Repeat exactly the lines below that lie between the line with "green banana [581,302,624,392]" and the line with "none -> black glasses [465,155,637,289]", counting both of those lines as part of the answer.

[Object matching data]
════════
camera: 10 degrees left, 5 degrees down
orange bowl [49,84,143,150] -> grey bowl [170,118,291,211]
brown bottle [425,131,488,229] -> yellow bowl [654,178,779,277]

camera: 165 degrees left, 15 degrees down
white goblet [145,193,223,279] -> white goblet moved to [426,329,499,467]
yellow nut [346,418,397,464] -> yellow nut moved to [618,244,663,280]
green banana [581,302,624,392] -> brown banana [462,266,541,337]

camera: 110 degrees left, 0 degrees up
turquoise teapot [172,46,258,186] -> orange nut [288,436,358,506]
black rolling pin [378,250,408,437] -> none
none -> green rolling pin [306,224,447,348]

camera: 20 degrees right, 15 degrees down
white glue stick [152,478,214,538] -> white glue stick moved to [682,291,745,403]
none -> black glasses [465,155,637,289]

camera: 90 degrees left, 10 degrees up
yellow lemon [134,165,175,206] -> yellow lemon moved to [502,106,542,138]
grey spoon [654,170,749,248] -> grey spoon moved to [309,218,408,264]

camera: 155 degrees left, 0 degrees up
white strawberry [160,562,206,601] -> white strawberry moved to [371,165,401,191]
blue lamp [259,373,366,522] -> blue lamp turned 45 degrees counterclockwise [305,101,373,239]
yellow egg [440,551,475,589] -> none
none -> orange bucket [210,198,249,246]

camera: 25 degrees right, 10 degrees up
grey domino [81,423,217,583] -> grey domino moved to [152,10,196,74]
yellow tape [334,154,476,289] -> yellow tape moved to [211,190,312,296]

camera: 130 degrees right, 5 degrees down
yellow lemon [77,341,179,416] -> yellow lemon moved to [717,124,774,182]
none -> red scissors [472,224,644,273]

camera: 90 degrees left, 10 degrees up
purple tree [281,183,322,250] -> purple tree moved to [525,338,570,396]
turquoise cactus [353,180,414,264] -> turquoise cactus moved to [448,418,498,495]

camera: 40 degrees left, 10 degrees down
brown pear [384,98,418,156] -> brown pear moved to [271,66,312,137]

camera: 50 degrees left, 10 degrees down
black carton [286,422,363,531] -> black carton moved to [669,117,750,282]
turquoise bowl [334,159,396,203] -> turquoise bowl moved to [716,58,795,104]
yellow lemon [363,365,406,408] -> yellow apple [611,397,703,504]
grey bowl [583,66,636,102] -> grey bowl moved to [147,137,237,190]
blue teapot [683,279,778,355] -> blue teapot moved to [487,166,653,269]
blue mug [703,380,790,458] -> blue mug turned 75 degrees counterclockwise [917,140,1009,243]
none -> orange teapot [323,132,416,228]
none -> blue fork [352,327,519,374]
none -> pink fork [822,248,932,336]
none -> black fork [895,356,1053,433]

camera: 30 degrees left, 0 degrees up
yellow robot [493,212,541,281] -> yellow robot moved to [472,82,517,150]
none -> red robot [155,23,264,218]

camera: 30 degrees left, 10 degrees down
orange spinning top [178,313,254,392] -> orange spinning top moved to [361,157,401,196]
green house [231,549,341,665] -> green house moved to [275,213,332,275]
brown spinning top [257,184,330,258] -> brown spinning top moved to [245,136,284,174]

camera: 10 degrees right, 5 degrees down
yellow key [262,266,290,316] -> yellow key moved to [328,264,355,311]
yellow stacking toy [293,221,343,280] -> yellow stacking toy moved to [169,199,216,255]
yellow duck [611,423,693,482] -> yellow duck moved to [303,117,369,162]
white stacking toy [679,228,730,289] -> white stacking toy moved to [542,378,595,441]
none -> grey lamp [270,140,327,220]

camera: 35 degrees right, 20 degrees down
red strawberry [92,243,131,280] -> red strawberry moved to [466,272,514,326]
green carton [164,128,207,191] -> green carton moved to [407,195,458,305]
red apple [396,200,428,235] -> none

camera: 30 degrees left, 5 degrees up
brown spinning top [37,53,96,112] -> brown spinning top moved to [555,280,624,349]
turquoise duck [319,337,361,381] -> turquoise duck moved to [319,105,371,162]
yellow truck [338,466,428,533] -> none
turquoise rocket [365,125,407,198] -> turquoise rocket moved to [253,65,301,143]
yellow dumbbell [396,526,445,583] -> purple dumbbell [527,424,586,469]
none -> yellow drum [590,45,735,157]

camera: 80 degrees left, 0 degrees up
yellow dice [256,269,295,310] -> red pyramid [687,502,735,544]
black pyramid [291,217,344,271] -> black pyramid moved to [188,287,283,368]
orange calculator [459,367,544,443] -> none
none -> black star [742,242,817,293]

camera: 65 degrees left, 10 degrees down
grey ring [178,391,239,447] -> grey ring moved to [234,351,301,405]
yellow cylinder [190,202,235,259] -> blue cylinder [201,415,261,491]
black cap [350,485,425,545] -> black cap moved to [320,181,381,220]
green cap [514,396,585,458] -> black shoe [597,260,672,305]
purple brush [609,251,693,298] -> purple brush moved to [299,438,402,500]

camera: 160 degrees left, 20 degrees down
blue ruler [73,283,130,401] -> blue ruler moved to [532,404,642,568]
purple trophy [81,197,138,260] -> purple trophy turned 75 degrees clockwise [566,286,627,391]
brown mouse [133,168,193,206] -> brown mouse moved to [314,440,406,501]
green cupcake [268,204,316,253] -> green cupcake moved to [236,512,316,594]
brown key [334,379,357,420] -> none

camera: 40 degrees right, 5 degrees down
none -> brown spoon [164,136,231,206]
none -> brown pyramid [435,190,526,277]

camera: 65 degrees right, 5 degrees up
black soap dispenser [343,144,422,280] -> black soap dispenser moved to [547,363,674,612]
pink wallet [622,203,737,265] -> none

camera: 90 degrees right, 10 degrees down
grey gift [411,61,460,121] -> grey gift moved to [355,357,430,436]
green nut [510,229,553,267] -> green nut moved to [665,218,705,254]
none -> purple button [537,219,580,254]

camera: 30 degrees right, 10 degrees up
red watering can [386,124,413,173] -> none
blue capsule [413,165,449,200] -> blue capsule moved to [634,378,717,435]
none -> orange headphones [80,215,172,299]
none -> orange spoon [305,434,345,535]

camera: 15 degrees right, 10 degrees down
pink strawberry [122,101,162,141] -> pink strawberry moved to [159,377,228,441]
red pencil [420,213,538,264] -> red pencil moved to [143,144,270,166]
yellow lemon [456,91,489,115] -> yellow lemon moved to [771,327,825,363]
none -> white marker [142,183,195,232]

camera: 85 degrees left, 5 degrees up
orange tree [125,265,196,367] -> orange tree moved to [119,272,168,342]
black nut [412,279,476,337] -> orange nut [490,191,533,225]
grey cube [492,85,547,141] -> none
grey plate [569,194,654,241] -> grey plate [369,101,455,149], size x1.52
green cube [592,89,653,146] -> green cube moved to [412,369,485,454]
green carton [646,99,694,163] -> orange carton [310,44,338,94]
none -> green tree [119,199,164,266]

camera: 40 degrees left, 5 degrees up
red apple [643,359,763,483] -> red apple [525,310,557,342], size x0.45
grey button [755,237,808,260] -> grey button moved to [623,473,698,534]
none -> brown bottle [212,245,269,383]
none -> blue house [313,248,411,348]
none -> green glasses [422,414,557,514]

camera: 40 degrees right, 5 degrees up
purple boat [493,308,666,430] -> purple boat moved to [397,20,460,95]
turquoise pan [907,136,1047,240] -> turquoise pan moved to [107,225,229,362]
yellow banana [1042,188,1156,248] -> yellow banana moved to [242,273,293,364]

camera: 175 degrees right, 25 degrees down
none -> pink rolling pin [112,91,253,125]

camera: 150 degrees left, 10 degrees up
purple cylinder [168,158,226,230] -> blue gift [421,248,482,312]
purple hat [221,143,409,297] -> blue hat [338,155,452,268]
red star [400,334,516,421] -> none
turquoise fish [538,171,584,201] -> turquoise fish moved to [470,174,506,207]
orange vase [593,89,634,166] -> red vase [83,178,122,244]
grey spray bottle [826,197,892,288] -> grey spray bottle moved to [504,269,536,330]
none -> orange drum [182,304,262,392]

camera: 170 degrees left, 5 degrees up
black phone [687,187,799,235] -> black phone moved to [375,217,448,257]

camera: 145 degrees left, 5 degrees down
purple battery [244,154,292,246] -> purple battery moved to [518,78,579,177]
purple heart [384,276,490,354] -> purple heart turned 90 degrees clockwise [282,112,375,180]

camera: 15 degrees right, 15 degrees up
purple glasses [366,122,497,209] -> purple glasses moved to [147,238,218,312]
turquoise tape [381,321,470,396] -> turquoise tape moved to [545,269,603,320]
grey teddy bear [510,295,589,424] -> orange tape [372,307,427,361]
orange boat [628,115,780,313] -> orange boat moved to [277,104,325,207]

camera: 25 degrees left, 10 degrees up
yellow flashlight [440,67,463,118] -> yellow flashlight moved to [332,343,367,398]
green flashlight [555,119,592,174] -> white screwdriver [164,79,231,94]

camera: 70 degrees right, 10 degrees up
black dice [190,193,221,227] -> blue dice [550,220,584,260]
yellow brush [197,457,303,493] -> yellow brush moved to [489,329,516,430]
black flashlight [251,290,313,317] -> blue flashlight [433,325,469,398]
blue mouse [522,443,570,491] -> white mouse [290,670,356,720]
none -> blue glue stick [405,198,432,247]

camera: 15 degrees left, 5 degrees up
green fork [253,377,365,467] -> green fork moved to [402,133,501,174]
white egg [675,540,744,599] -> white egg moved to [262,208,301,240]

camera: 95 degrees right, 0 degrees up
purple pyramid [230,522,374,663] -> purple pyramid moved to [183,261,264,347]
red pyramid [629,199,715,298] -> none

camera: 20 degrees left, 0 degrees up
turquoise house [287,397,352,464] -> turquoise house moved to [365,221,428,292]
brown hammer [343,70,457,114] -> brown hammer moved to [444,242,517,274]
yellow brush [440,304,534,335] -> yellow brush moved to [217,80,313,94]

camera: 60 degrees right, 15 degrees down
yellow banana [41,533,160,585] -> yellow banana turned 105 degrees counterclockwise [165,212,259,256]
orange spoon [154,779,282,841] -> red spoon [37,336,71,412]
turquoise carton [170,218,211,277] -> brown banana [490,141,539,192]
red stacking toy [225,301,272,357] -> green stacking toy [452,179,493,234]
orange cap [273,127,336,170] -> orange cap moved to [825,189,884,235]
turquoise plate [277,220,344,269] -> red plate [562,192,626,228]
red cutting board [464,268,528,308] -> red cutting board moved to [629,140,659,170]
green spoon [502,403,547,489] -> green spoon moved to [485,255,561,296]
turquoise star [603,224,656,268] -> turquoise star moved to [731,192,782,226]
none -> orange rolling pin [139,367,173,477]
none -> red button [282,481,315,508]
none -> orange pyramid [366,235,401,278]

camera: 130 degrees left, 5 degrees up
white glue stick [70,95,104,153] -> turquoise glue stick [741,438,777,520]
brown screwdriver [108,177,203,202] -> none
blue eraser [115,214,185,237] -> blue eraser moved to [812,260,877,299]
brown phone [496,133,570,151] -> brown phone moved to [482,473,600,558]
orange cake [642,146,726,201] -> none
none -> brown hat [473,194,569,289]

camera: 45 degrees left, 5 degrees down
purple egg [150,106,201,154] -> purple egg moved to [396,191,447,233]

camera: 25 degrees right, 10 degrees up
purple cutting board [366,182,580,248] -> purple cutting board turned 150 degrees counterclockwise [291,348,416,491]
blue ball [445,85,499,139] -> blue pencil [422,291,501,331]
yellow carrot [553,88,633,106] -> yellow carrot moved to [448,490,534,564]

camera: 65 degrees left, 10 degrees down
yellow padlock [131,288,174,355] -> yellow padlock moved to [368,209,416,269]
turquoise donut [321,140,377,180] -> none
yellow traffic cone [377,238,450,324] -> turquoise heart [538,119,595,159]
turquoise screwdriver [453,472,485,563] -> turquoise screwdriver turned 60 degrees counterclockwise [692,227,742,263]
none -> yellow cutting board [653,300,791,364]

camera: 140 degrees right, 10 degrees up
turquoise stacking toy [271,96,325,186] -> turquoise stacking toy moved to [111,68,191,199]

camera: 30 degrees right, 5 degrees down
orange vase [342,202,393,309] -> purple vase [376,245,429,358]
════════
### Reply
green banana [581,302,624,392] -> brown banana [462,266,541,337]

camera: 110 degrees left, 0 degrees up
turquoise teapot [172,46,258,186] -> orange nut [288,436,358,506]
black rolling pin [378,250,408,437] -> none
none -> green rolling pin [306,224,447,348]

camera: 20 degrees right, 15 degrees down
white glue stick [152,478,214,538] -> white glue stick moved to [682,291,745,403]
none -> black glasses [465,155,637,289]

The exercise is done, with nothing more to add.